- **Entries supplied**:
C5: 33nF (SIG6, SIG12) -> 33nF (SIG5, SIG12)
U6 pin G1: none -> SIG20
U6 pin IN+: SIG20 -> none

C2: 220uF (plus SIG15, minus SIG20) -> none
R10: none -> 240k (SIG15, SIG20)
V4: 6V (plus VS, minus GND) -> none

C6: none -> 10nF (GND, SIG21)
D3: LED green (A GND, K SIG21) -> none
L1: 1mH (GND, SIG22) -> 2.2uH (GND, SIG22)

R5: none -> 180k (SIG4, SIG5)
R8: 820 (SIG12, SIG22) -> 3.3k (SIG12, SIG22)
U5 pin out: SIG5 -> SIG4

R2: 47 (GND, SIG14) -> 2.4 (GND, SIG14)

- **What is required**: Repeat, exactly as they stand, the line that contains "V4: 6V (plus VS, minus GND) -> none" and all the lines after it in the data above.

- **Exercise output**:
V4: 6V (plus VS, minus GND) -> none

C6: none -> 10nF (GND, SIG21)
D3: LED green (A GND, K SIG21) -> none
L1: 1mH (GND, SIG22) -> 2.2uH (GND, SIG22)

R5: none -> 180k (SIG4, SIG5)
R8: 820 (SIG12, SIG22) -> 3.3k (SIG12, SIG22)
U5 pin out: SIG5 -> SIG4

R2: 47 (GND, SIG14) -> 2.4 (GND, SIG14)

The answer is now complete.